### Exercise goal
Pictures must be dropped from the copy of the entries below; all else is returned exactly.

Source records:
= = = = = = =

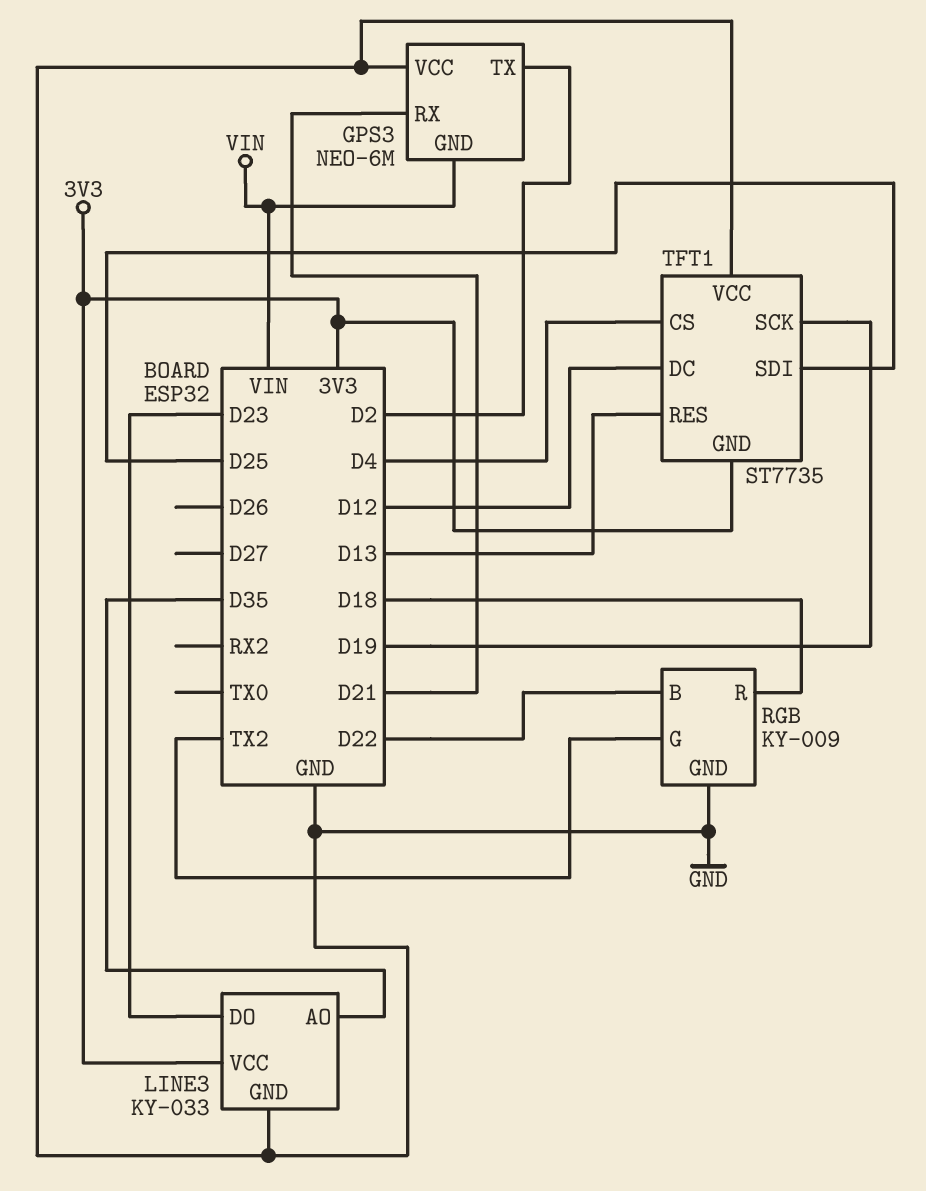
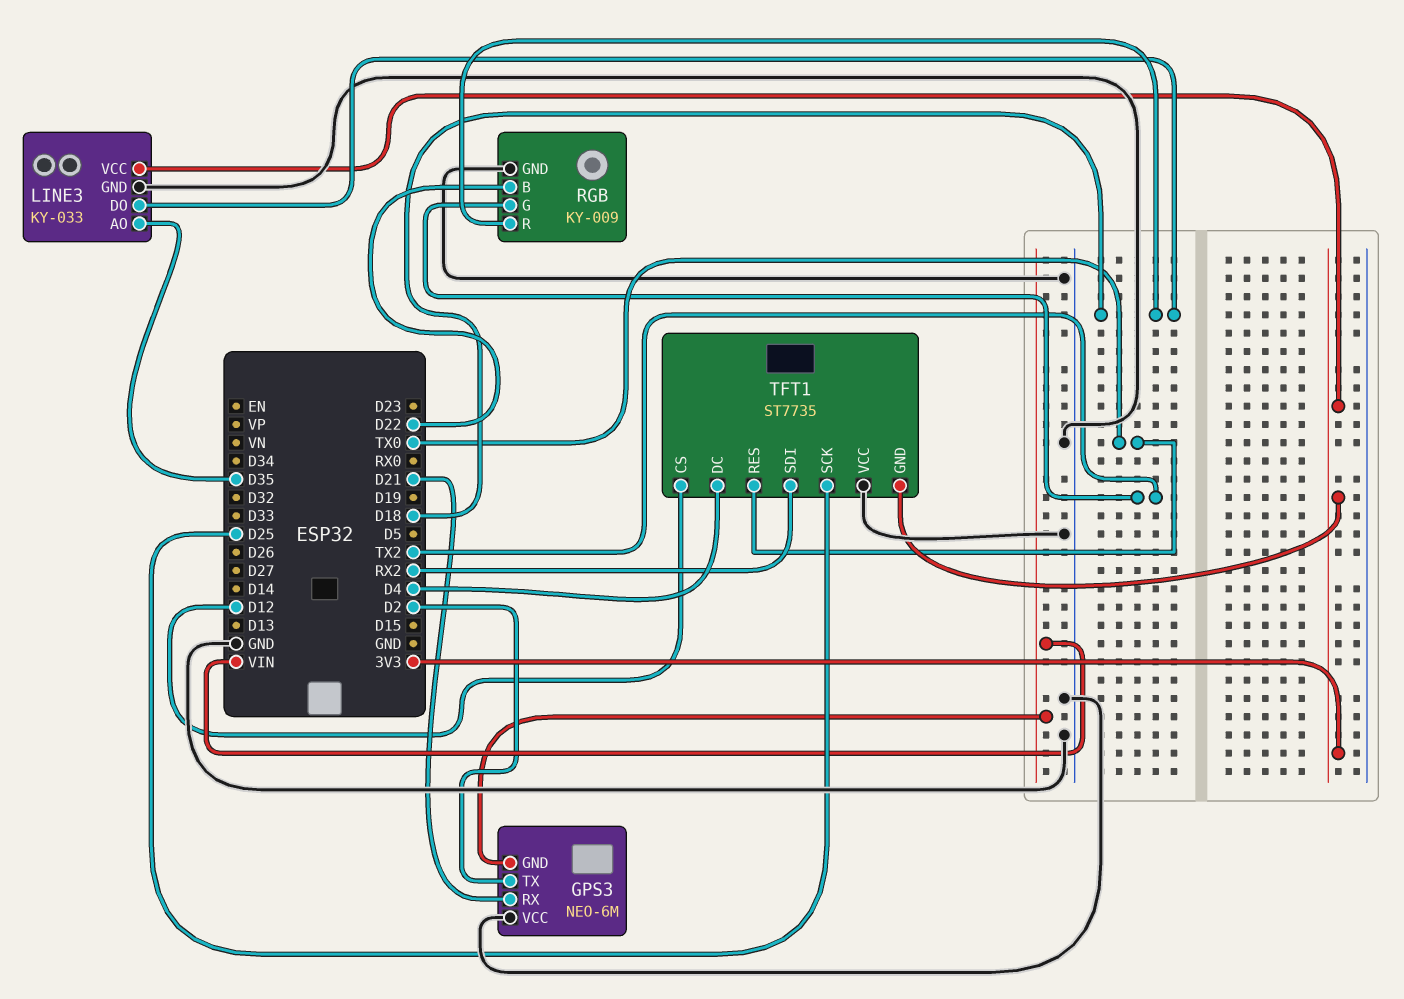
LINE3 pin DO: D23 -> D18
TFT1 pin CS: D4 -> D12
TFT1 pin DC: D12 -> D4
TFT1 pin RES: D13 -> TX0
TFT1 pin SCK: D19 -> D25
TFT1 pin SDI: D25 -> RX2

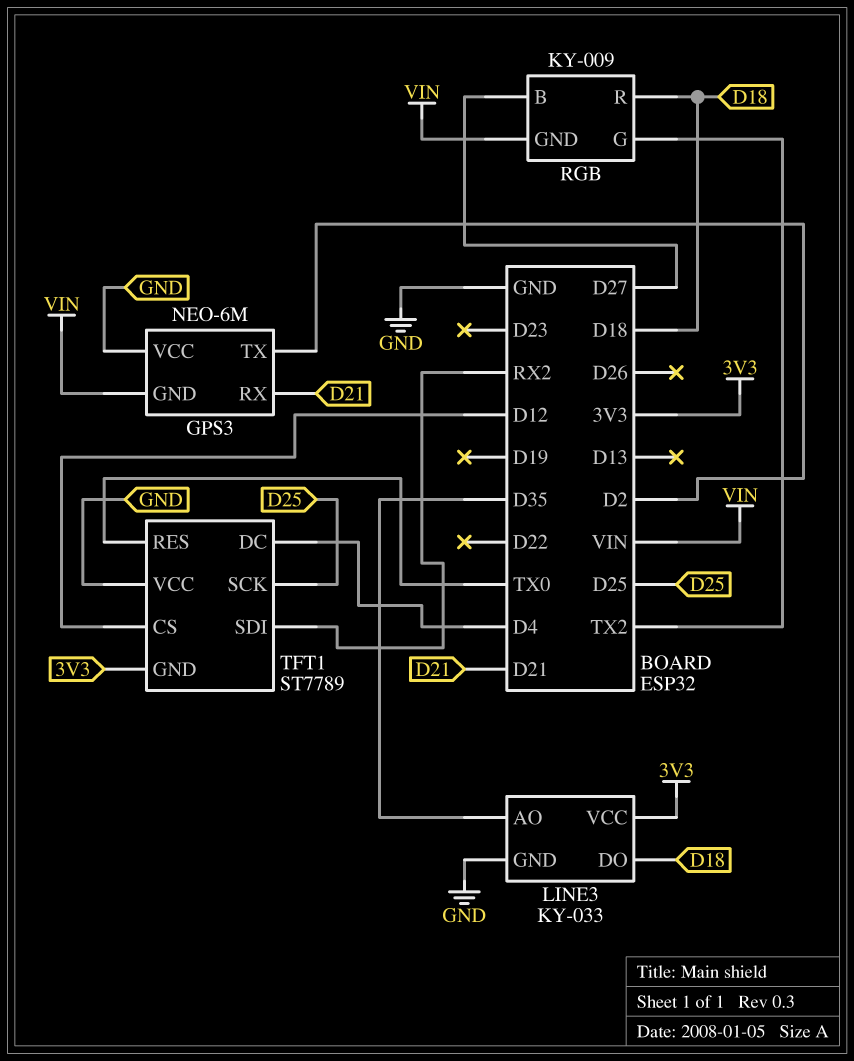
RGB pin B: D22 -> D27
RGB pin GND: GND -> VIN
TFT1: ST7735 -> ST7789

= = = = = = =

### Answer space
LINE3 pin DO: D23 -> D18
TFT1 pin CS: D4 -> D12
TFT1 pin DC: D12 -> D4
TFT1 pin RES: D13 -> TX0
TFT1 pin SCK: D19 -> D25
TFT1 pin SDI: D25 -> RX2

RGB pin B: D22 -> D27
RGB pin GND: GND -> VIN
TFT1: ST7735 -> ST7789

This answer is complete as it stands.